_Work to be completed_:
Using the data that follows, give again word for word the lines between the one holding "brown cross: (22, 303) -> (20, 233), moved" and the one holding "cyan rectangle: (219, 46)", inclusive. Omit the pictures.

_Material shown_:

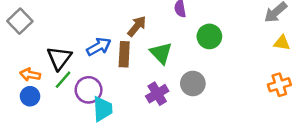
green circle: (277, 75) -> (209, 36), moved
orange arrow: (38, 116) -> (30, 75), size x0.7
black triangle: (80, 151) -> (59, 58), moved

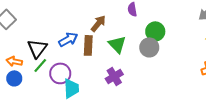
gray circle: (193, 84) -> (149, 47), moved

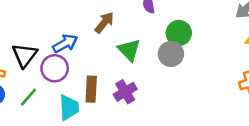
brown rectangle: (88, 45) -> (91, 89), moved
green line: (40, 65) -> (28, 97), moved
purple circle: (60, 73) -> (55, 68), moved

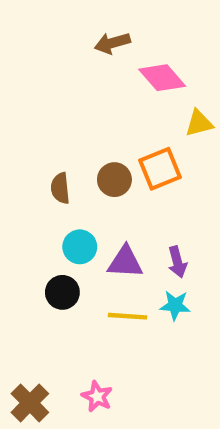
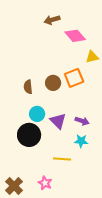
purple triangle: (125, 262) -> (58, 121), turned 42
purple arrow: (177, 262) -> (82, 121), turned -56
black circle: (62, 292) -> (29, 135), size x1.5
yellow line: (127, 316) -> (62, 159), moved

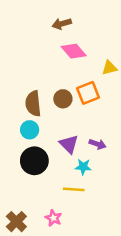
pink diamond: (75, 36) -> (74, 51), moved
brown semicircle: (28, 87) -> (33, 104), size x1.5
cyan circle: (37, 114) -> (30, 130), moved
cyan star: (81, 141) -> (83, 167), moved

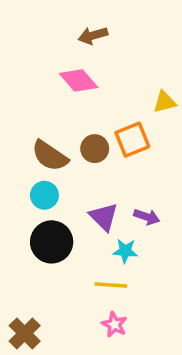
pink diamond: (74, 51) -> (79, 80), moved
brown semicircle: (33, 104) -> (50, 156), turned -50
pink star: (53, 218) -> (114, 325), moved

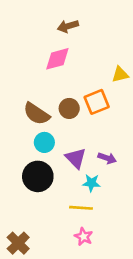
pink diamond: (79, 80) -> (57, 59), turned -64
cyan circle: (44, 195) -> (44, 142), moved

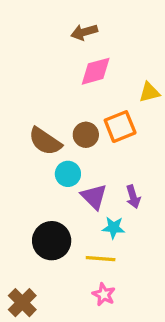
pink diamond: (57, 59) -> (96, 71), moved
cyan circle: (44, 142) -> (68, 174), moved
purple arrow: (107, 158) -> (133, 197), turned 54
black circle: (38, 176) -> (52, 241), moved

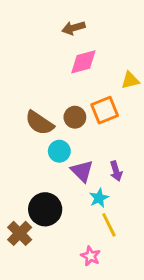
cyan star: (114, 228) -> (99, 198), turned -30
yellow line: (101, 259) -> (109, 225), moved, turned 60
brown cross: (22, 303) -> (20, 233), moved

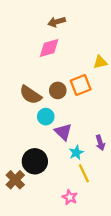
pink diamond: (83, 62) -> (49, 48), moved
purple arrow: (116, 171) -> (100, 143), moved

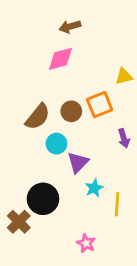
brown semicircle: (30, 95) -> (38, 117), turned -85
purple triangle: (63, 132) -> (78, 162), turned 30
purple arrow: (100, 143) -> (124, 138), moved
yellow line: (84, 173) -> (117, 204), moved, turned 30

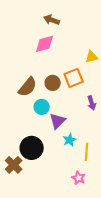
brown arrow: (70, 27) -> (52, 20), turned 35
pink star: (86, 243) -> (79, 178), moved

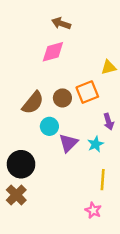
cyan star: (70, 140) -> (96, 144), moved
black circle: (32, 148) -> (21, 164), moved

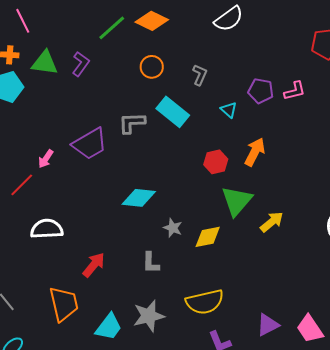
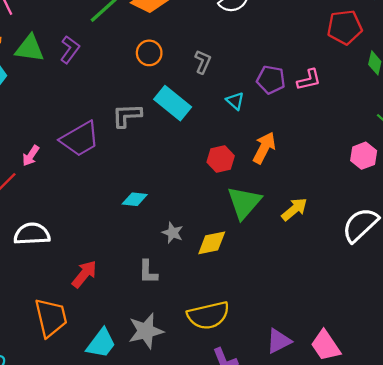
cyan diamond: (139, 198) -> (135, 199), size x0.7
yellow arrow: (272, 222) -> (294, 209), moved

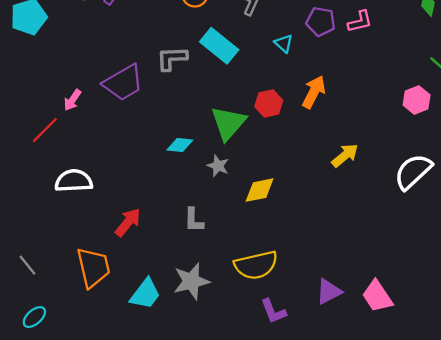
green triangle: (244, 203) -> (228, 123), moved
gray star: (173, 233) -> (218, 166), moved

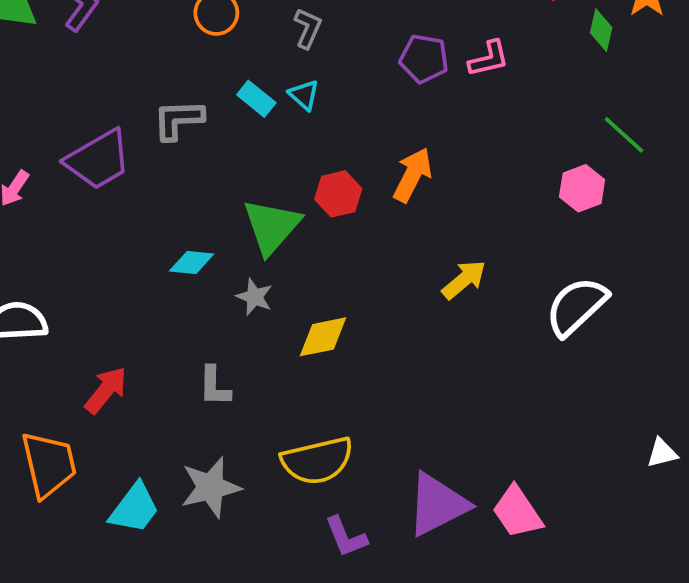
cyan triangle: (284, 43) -> (304, 95), moved
cyan rectangle: (219, 46) -> (256, 99), size x0.6
purple triangle: (329, 292) -> (437, 504), size x1.5

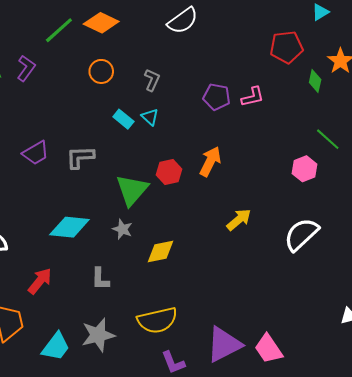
gray L-shape: (178, 120) -> (80, 157), moved
purple trapezoid: (98, 160) -> (36, 153), size x0.7
cyan diamond: (192, 263) -> (69, 227), moved, size x1.6

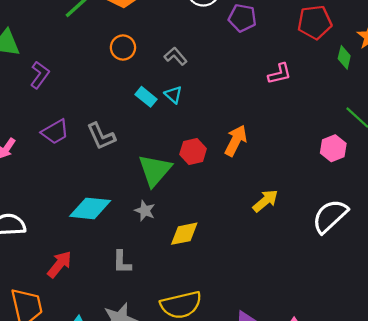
purple L-shape: (26, 68) -> (40, 75), moved
gray L-shape: (152, 80) -> (176, 56), turned -65
purple pentagon: (217, 97) -> (242, 18), moved
gray L-shape: (80, 157) -> (101, 136), turned -112

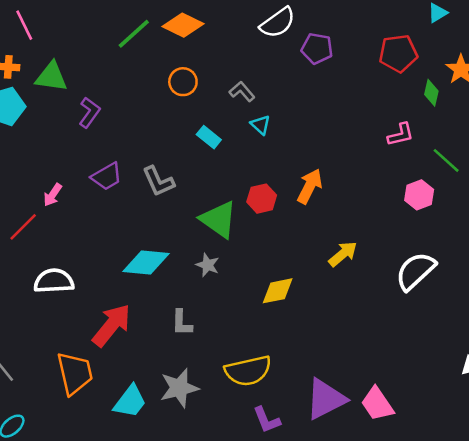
pink L-shape: (280, 74) -> (401, 135), moved
cyan triangle: (173, 95) -> (260, 125), moved
green triangle: (155, 170) -> (219, 219), turned -36
yellow diamond: (184, 234) -> (278, 291), moved
red arrow: (59, 264) -> (112, 325), size x1.4

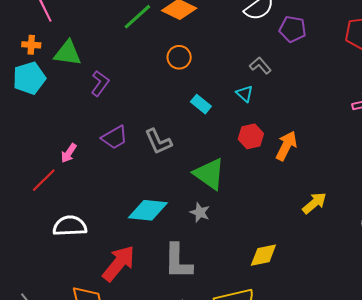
gray L-shape: (242, 92) -> (260, 66), moved
red hexagon: (262, 199) -> (251, 136), moved
yellow diamond: (278, 291) -> (263, 255), moved
gray L-shape: (182, 323) -> (178, 261), size x1.6

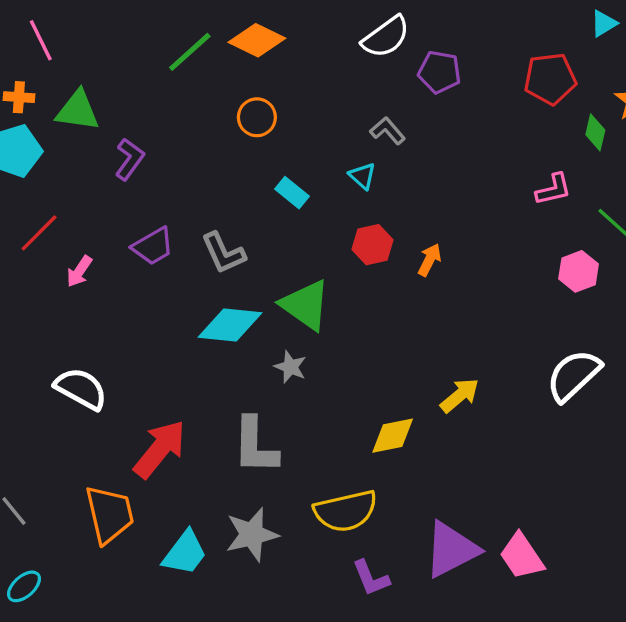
orange arrow: (286, 146) -> (429, 260), size x0.7
red line: (44, 180) -> (39, 233), moved
yellow arrow: (314, 203) -> (460, 395), moved
cyan diamond: (148, 210) -> (230, 325), moved
white semicircle: (70, 226) -> (81, 389), turned 32

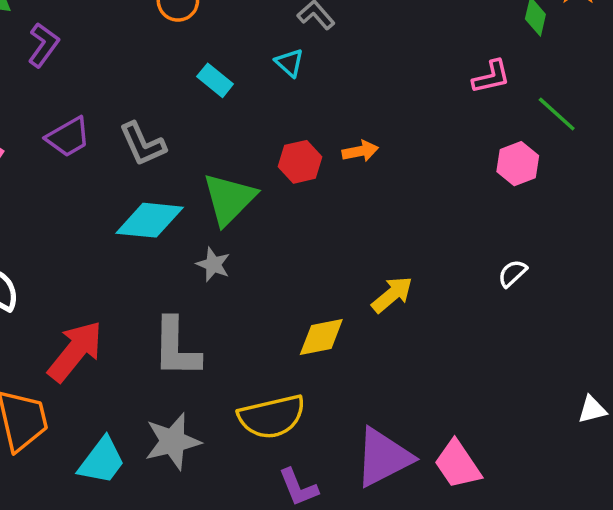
red hexagon: (372, 245) -> (300, 162), moved
orange arrow: (429, 260) -> (360, 151), turned 52
green triangle: (305, 305) -> (229, 199), turned 40
white semicircle: (574, 375) -> (512, 273), size x0.5

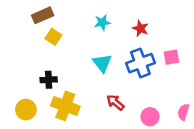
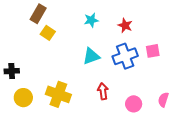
brown rectangle: (43, 15) -> (38, 14), turned -36
cyan triangle: (102, 63) -> (91, 56), turned 48
black cross: (49, 80) -> (12, 71), moved
red arrow: (115, 102) -> (103, 91), turned 42

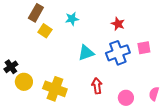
cyan star: (91, 20) -> (72, 19), moved
black cross: (12, 71) -> (11, 67), turned -32
yellow circle: (23, 98) -> (24, 82), moved

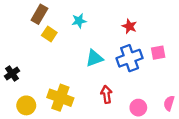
yellow circle: (24, 82) -> (26, 105), moved

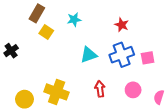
pink square: (158, 53) -> (148, 58), moved
black cross: (12, 74) -> (11, 51), moved
pink circle: (138, 108) -> (133, 90), moved

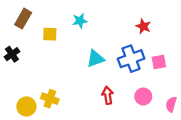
brown rectangle: (37, 13) -> (23, 19), moved
red star: (122, 25) -> (143, 26), moved
yellow square: (46, 32) -> (50, 34), turned -32
yellow cross: (57, 92) -> (50, 99), moved, size x0.7

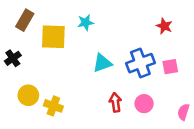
red star: (143, 26) -> (164, 26), moved
yellow square: (50, 34) -> (53, 37), size x1.6
pink circle: (143, 96) -> (144, 104), moved
yellow circle: (26, 106) -> (28, 95), moved

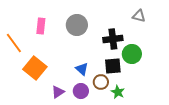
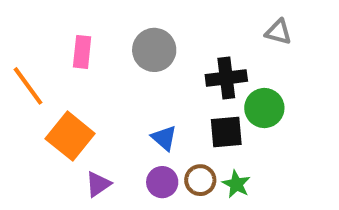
brown circle: (101, 82) -> (200, 180), moved
purple triangle: (58, 92) -> (98, 184), moved

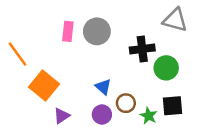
gray triangle: (278, 32) -> (175, 20), size x1.5
pink rectangle: (82, 52) -> (68, 31), moved
black square: (226, 132) -> (172, 106), moved
brown circle: (200, 180) -> (126, 103), moved

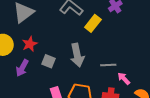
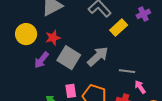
gray arrow: (77, 55) -> (98, 56), turned -130
gray square: (49, 61) -> (69, 58), size x1.6

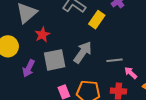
red star: (53, 38) -> (42, 35), moved
gray square: (69, 58) -> (55, 60), turned -30

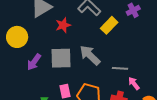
red star: (42, 35) -> (63, 25), moved
gray arrow: (83, 52) -> (90, 55), turned -90

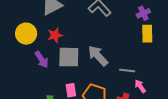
red star: (63, 25) -> (55, 35), moved
yellow rectangle: (109, 25) -> (147, 34), moved, turned -48
purple arrow: (34, 62) -> (42, 59), turned -72

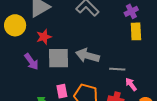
yellow circle: (26, 34) -> (15, 25), moved
gray arrow: (98, 56) -> (88, 56), turned -30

_Problem solution_:
brown cross: (22, 303) -> (20, 233), moved

pink diamond: (83, 62) -> (49, 48), moved
purple arrow: (116, 171) -> (100, 143), moved

brown semicircle: (30, 95) -> (38, 117), turned -85
purple triangle: (63, 132) -> (78, 162), turned 30
purple arrow: (100, 143) -> (124, 138), moved
yellow line: (84, 173) -> (117, 204), moved, turned 30

brown arrow: (70, 27) -> (52, 20), turned 35
pink star: (86, 243) -> (79, 178), moved

cyan star: (70, 140) -> (96, 144), moved
black circle: (32, 148) -> (21, 164), moved

cyan diamond: (139, 198) -> (135, 199), size x0.7
yellow arrow: (272, 222) -> (294, 209), moved

green triangle: (244, 203) -> (228, 123), moved
gray star: (173, 233) -> (218, 166), moved

cyan triangle: (284, 43) -> (304, 95), moved
cyan rectangle: (219, 46) -> (256, 99), size x0.6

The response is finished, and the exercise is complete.